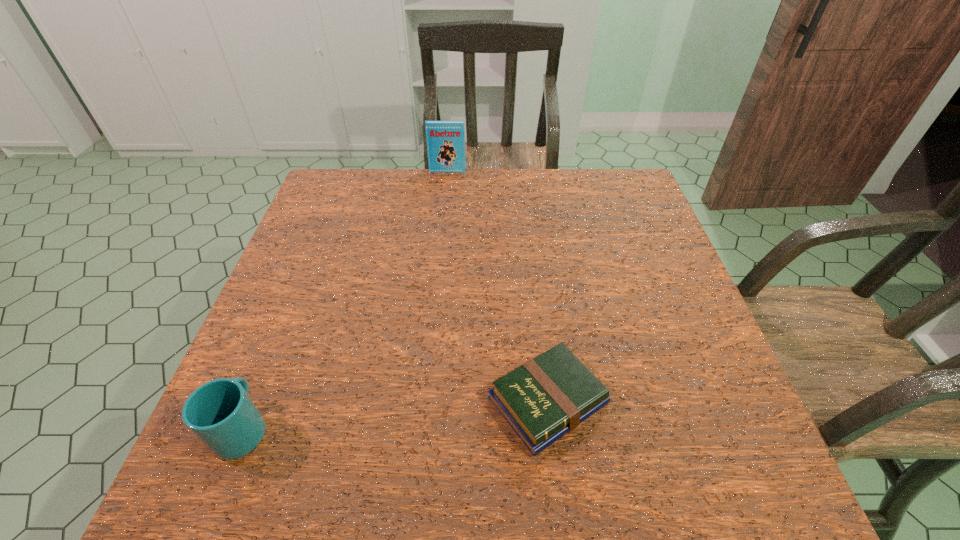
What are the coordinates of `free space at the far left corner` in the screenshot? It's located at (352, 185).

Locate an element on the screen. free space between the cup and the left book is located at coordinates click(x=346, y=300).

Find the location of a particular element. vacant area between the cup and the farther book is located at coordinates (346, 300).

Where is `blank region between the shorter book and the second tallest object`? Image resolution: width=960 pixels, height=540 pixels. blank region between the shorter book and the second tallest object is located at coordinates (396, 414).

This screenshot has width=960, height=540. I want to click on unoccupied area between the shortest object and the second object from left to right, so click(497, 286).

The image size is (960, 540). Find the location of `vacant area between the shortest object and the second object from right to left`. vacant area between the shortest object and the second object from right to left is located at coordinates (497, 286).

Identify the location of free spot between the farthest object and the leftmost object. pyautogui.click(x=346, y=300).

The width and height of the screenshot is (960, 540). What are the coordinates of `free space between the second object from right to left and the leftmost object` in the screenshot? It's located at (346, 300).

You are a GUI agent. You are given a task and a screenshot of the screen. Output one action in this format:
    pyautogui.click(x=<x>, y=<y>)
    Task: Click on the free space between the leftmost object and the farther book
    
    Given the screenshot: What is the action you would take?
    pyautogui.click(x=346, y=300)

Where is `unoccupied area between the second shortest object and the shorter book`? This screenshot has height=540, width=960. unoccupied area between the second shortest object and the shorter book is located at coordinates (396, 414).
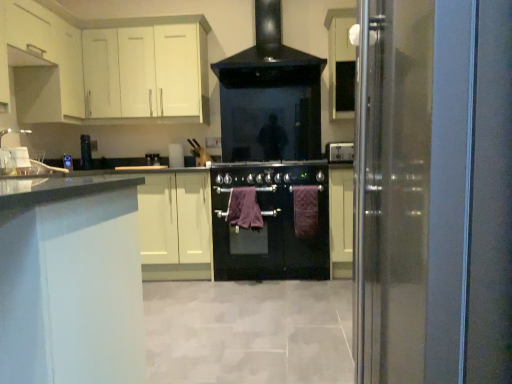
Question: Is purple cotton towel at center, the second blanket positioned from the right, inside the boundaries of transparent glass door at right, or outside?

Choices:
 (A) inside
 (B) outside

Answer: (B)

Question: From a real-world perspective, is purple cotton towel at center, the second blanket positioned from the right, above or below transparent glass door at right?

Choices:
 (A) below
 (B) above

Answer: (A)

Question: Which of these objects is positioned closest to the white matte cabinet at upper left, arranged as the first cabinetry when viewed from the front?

- [Task instructions]
Copy the lines word for word, from the line with "Given the screenshot: What" up to and including the line with "Answer: (B)", and leave out the pictures.

- [Reply to the task]
    Given the screenshot: What is the action you would take?
    pyautogui.click(x=346, y=300)

Where is `unoccupied area between the second shortest object and the shorter book`? This screenshot has height=540, width=960. unoccupied area between the second shortest object and the shorter book is located at coordinates (396, 414).
Question: Is purple cotton towel at center, the second blanket positioned from the right, inside the boundaries of transparent glass door at right, or outside?

Choices:
 (A) inside
 (B) outside

Answer: (B)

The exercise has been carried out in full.